> _MATERIAL PROVIDED_

────────────────────────────────────────

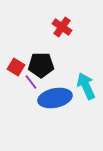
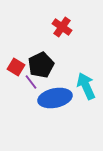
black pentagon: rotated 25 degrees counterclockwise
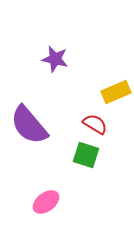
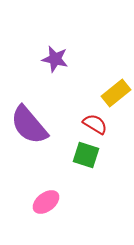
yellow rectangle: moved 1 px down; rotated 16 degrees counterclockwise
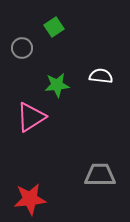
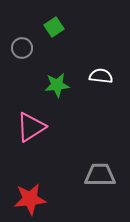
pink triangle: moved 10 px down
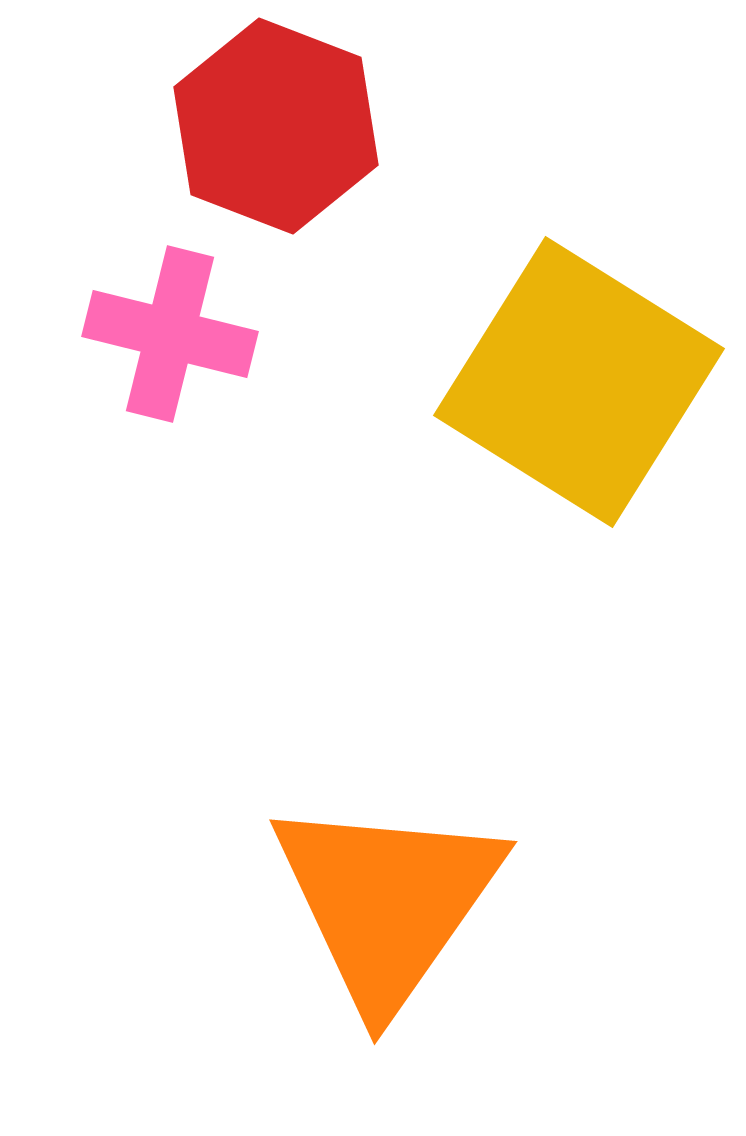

────────────────────────────────────────

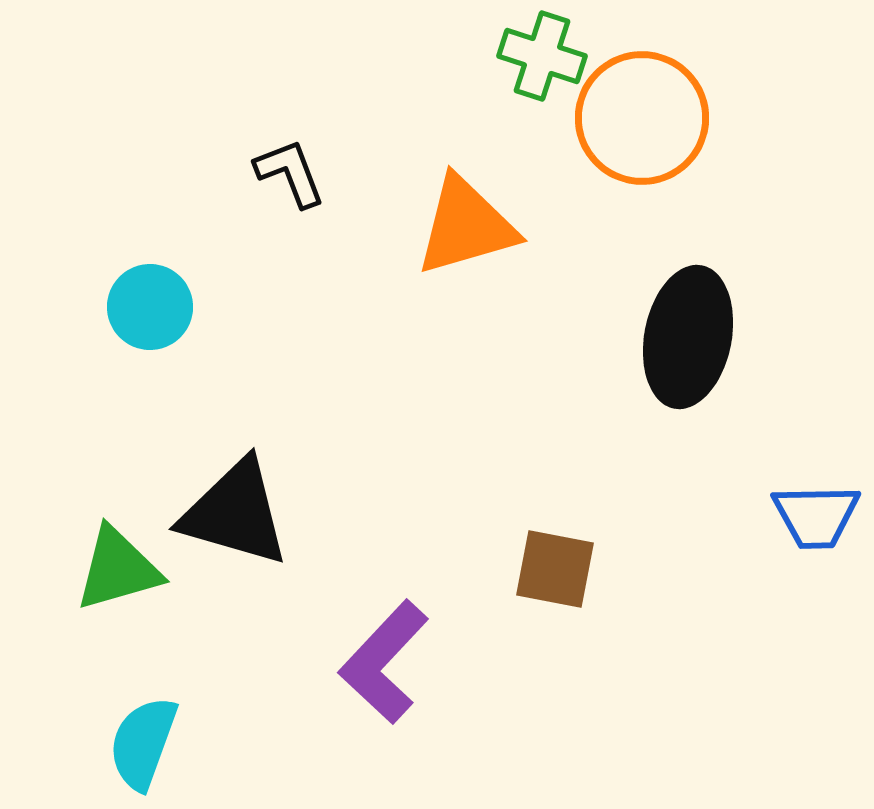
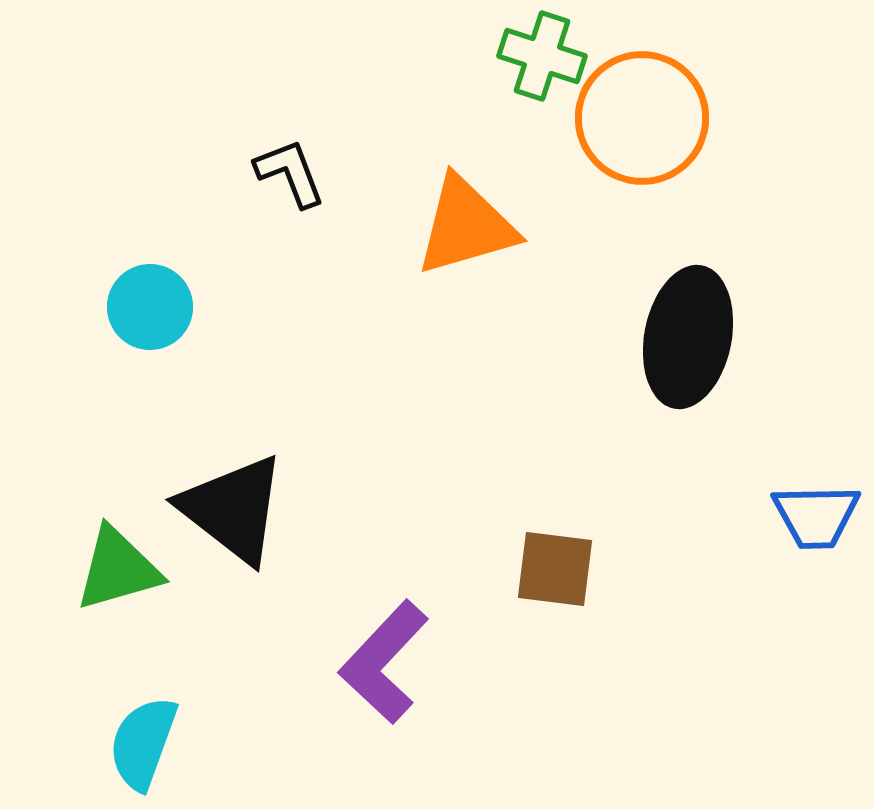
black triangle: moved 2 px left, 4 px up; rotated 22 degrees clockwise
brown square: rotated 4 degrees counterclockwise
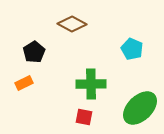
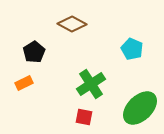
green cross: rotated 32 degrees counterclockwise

────────────────────────────────────────

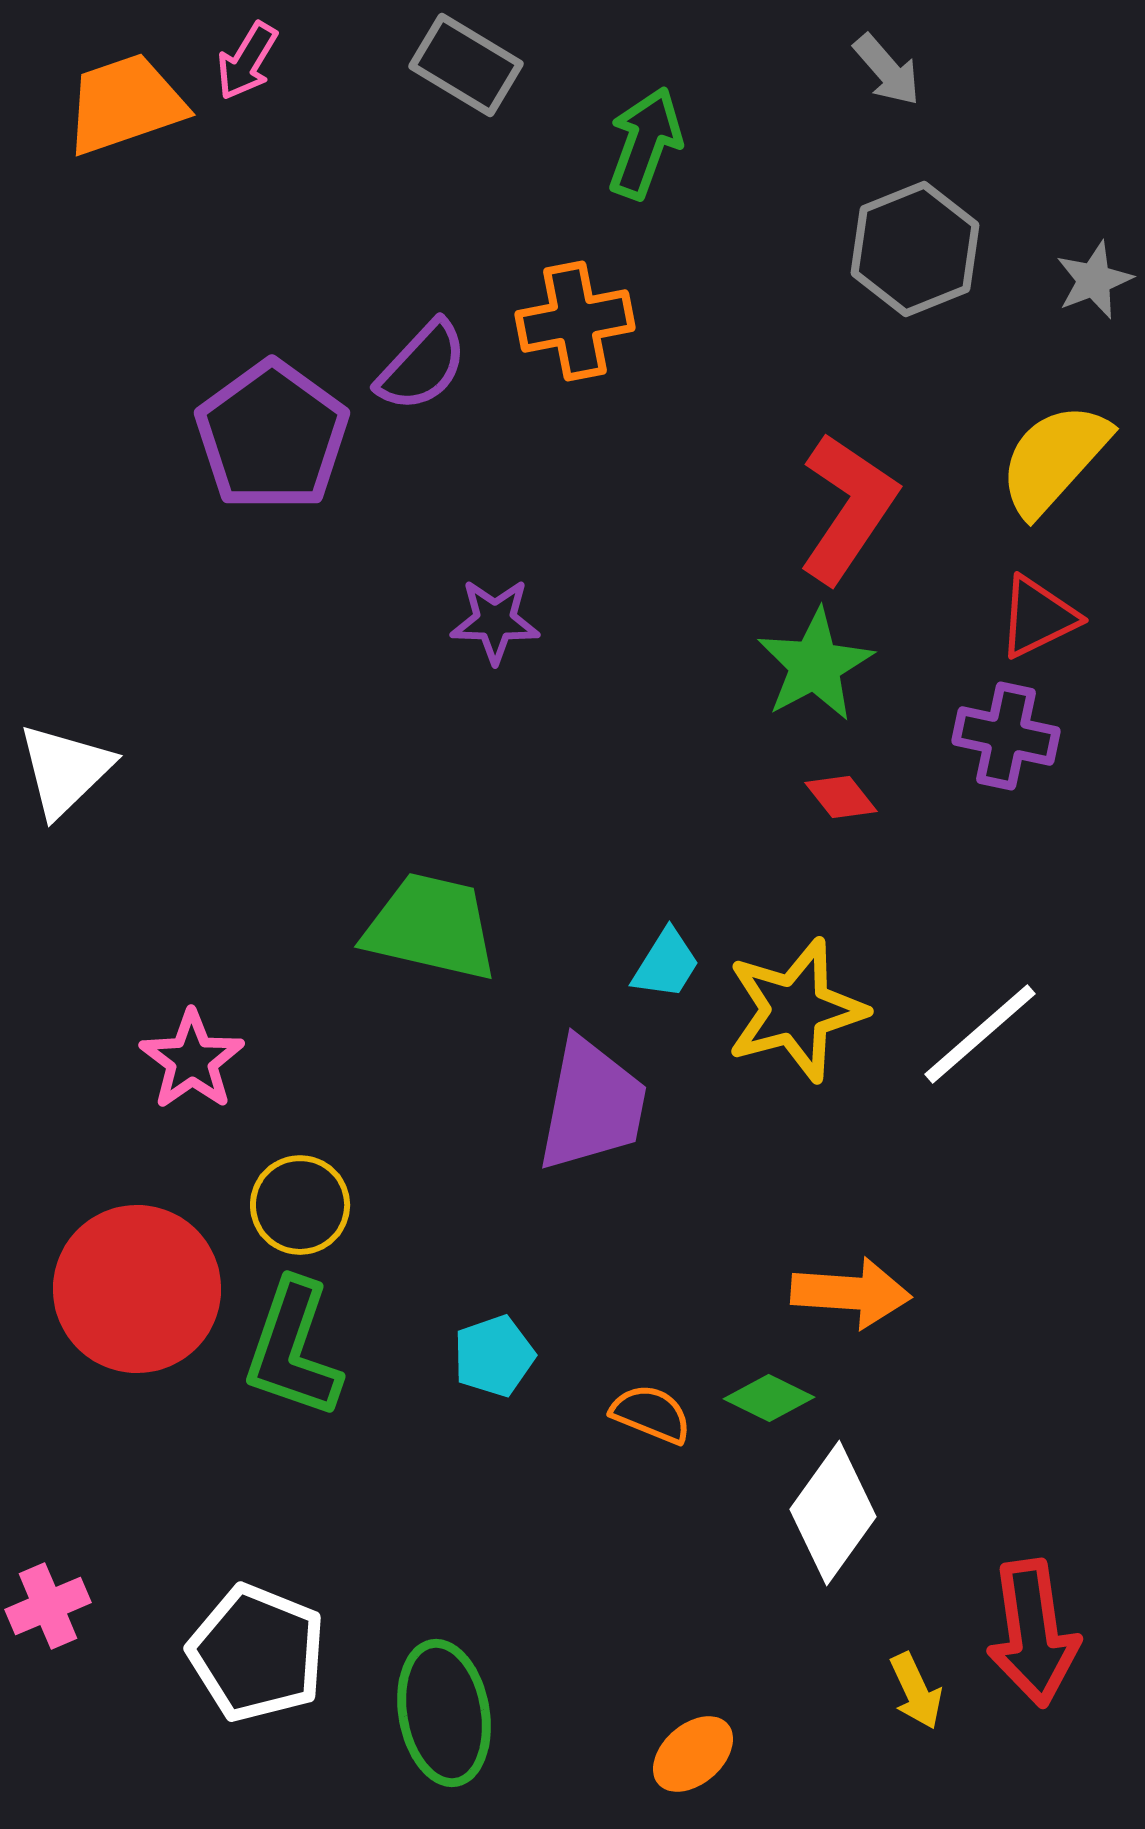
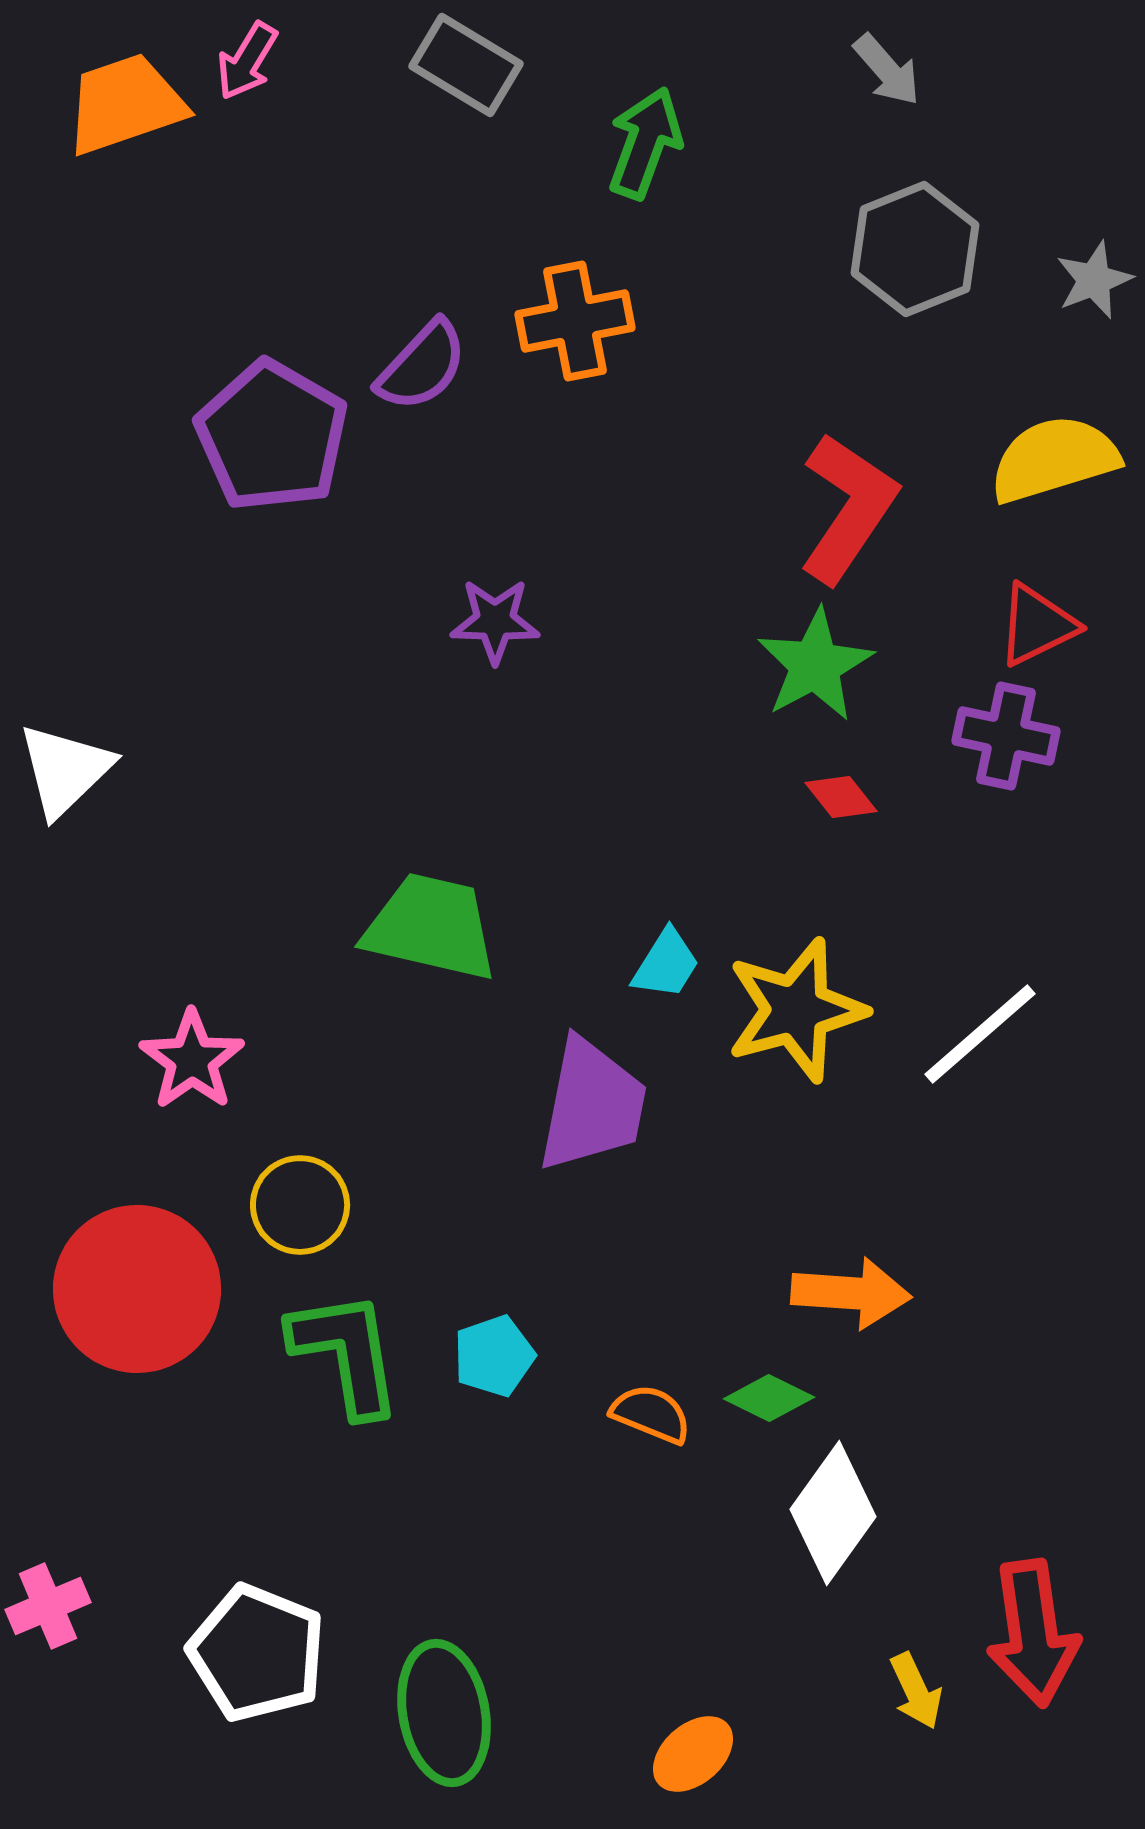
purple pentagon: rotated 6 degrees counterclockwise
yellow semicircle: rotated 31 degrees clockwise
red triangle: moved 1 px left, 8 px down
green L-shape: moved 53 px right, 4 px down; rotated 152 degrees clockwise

────────────────────────────────────────

> _EXERCISE DETAILS_
Show each line of the listing that holds the string "green".

> _THE COMPLETED TASK_
green cross: rotated 32 degrees counterclockwise
green L-shape: moved 53 px right, 4 px down; rotated 152 degrees clockwise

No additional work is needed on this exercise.